- [YOUR TASK]: Every record here needs to be written out again exactly.

━━━━━ INFORMATION SHOWN ━━━━━

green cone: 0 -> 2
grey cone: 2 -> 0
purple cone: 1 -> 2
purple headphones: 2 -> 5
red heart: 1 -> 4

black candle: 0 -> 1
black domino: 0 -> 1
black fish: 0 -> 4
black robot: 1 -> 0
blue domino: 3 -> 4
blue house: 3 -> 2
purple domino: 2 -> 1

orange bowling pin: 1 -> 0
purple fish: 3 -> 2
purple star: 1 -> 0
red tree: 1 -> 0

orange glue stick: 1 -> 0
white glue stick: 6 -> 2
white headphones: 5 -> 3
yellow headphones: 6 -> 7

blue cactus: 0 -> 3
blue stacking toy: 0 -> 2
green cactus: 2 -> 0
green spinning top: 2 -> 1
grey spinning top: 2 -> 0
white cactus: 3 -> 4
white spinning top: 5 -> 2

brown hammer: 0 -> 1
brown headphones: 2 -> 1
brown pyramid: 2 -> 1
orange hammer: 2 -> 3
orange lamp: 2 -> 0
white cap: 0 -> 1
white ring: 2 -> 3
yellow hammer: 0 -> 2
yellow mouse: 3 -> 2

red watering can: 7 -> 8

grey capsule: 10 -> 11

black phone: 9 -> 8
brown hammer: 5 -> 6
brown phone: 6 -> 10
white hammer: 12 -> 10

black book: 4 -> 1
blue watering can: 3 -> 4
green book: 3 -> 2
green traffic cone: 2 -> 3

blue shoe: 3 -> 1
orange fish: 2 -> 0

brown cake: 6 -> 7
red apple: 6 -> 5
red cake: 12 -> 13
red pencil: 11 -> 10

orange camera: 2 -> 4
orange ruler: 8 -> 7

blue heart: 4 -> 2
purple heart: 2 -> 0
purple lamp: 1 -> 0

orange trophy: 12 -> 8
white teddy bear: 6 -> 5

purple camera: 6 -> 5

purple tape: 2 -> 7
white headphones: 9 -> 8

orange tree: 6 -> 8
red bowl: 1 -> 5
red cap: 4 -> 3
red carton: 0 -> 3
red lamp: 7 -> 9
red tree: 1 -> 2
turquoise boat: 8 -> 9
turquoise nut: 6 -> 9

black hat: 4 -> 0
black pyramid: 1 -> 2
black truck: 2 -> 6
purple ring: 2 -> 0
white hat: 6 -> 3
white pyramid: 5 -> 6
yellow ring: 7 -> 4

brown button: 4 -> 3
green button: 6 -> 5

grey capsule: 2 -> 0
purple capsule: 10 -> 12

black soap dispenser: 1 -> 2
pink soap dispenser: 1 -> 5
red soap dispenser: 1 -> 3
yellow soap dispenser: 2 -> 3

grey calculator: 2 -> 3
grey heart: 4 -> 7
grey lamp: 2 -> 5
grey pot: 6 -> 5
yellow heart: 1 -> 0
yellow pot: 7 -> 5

━━━━━

- [SOLUTION TO THE PROBLEM]:
green cone: 0 -> 2
grey cone: 2 -> 0
purple cone: 1 -> 2
purple headphones: 2 -> 5
red heart: 1 -> 4

black candle: 0 -> 1
black domino: 0 -> 1
black fish: 0 -> 4
black robot: 1 -> 0
blue domino: 3 -> 4
blue house: 3 -> 2
purple domino: 2 -> 1

orange bowling pin: 1 -> 0
purple fish: 3 -> 2
purple star: 1 -> 0
red tree: 1 -> 0

orange glue stick: 1 -> 0
white glue stick: 6 -> 2
white headphones: 5 -> 3
yellow headphones: 6 -> 7

blue cactus: 0 -> 3
blue stacking toy: 0 -> 2
green cactus: 2 -> 0
green spinning top: 2 -> 1
grey spinning top: 2 -> 0
white cactus: 3 -> 4
white spinning top: 5 -> 2

brown hammer: 0 -> 1
brown headphones: 2 -> 1
brown pyramid: 2 -> 1
orange hammer: 2 -> 3
orange lamp: 2 -> 0
white cap: 0 -> 1
white ring: 2 -> 3
yellow hammer: 0 -> 2
yellow mouse: 3 -> 2

red watering can: 7 -> 8

grey capsule: 10 -> 11

black phone: 9 -> 8
brown hammer: 5 -> 6
brown phone: 6 -> 10
white hammer: 12 -> 10

black book: 4 -> 1
blue watering can: 3 -> 4
green book: 3 -> 2
green traffic cone: 2 -> 3

blue shoe: 3 -> 1
orange fish: 2 -> 0

brown cake: 6 -> 7
red apple: 6 -> 5
red cake: 12 -> 13
red pencil: 11 -> 10

orange camera: 2 -> 4
orange ruler: 8 -> 7

blue heart: 4 -> 2
purple heart: 2 -> 0
purple lamp: 1 -> 0

orange trophy: 12 -> 8
white teddy bear: 6 -> 5

purple camera: 6 -> 5

purple tape: 2 -> 7
white headphones: 9 -> 8

orange tree: 6 -> 8
red bowl: 1 -> 5
red cap: 4 -> 3
red carton: 0 -> 3
red lamp: 7 -> 9
red tree: 1 -> 2
turquoise boat: 8 -> 9
turquoise nut: 6 -> 9

black hat: 4 -> 0
black pyramid: 1 -> 2
black truck: 2 -> 6
purple ring: 2 -> 0
white hat: 6 -> 3
white pyramid: 5 -> 6
yellow ring: 7 -> 4

brown button: 4 -> 3
green button: 6 -> 5

grey capsule: 2 -> 0
purple capsule: 10 -> 12

black soap dispenser: 1 -> 2
pink soap dispenser: 1 -> 5
red soap dispenser: 1 -> 3
yellow soap dispenser: 2 -> 3

grey calculator: 2 -> 3
grey heart: 4 -> 7
grey lamp: 2 -> 5
grey pot: 6 -> 5
yellow heart: 1 -> 0
yellow pot: 7 -> 5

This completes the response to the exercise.